## WORK TO COMPLETE
Quote the records that follow in full and exactly; leave out the pictures.

## STUDY MATERIAL
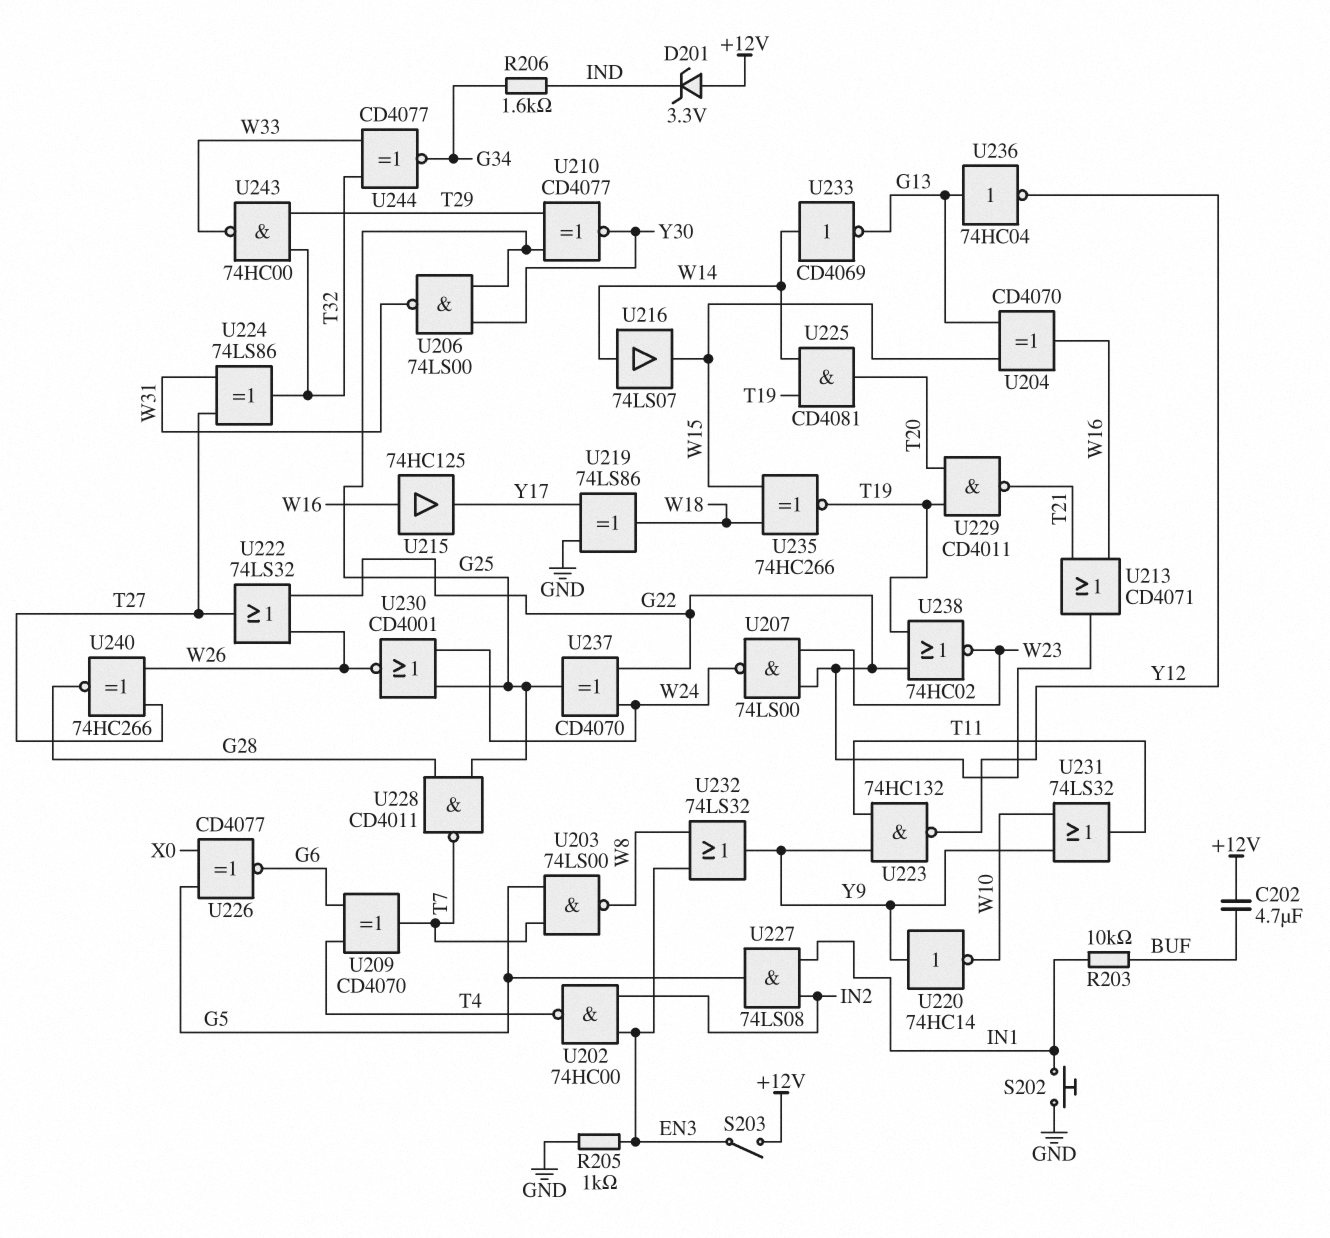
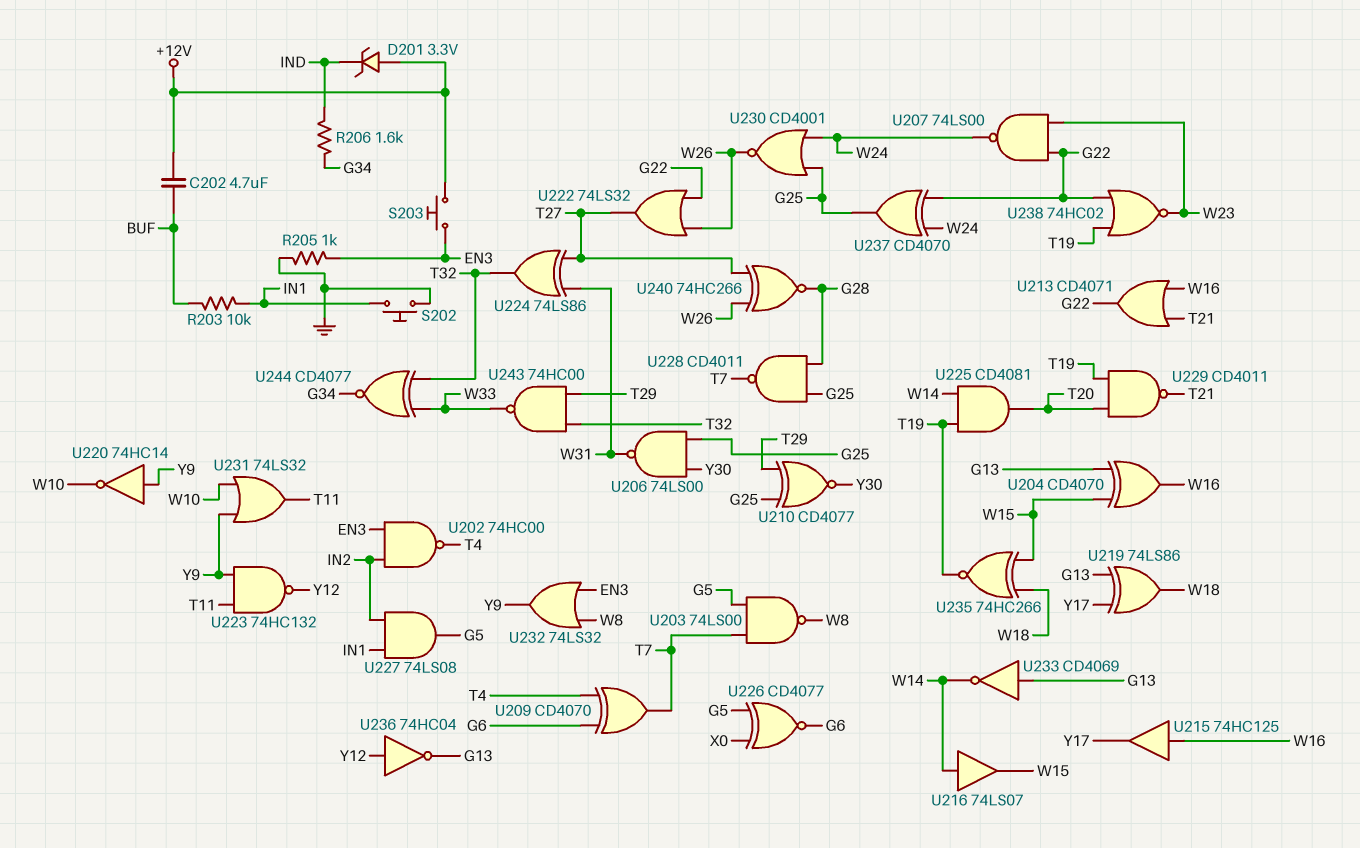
S203: switch (+12V, EN3) -> button (+12V, EN3)
U219: XOR 74LS86 (in GND, in Y17, out W18) -> XOR 74LS86 (in G13, in Y17, out W18)
U233: NOT CD4069 (in W14, out G13) -> NOT CD4069 (in G13, out W14)
U236: NOT 74HC04 (in G13, out Y12) -> NOT 74HC04 (in Y12, out G13)

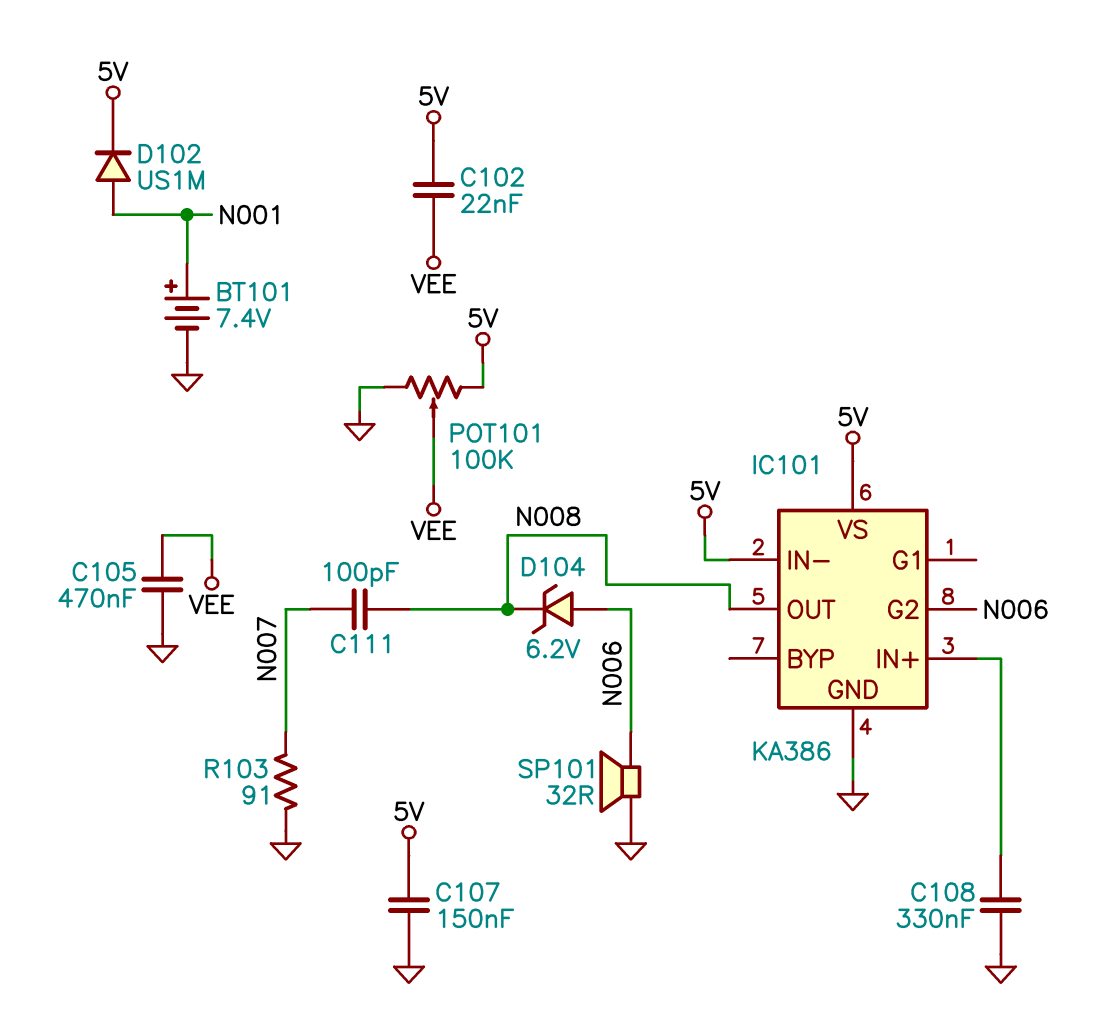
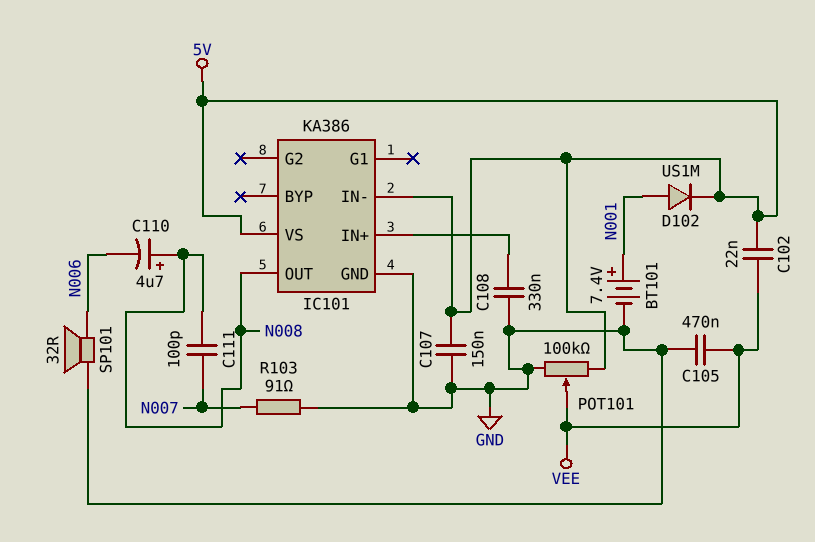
C110: none -> 4.7uF (plus N008, minus N006)
D104: zener 6.2V (A N006, K N008) -> none
IC101 pin G2: N006 -> none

## TASK OUTPUT
S203: switch (+12V, EN3) -> button (+12V, EN3)
U219: XOR 74LS86 (in GND, in Y17, out W18) -> XOR 74LS86 (in G13, in Y17, out W18)
U233: NOT CD4069 (in W14, out G13) -> NOT CD4069 (in G13, out W14)
U236: NOT 74HC04 (in G13, out Y12) -> NOT 74HC04 (in Y12, out G13)

C110: none -> 4.7uF (plus N008, minus N006)
D104: zener 6.2V (A N006, K N008) -> none
IC101 pin G2: N006 -> none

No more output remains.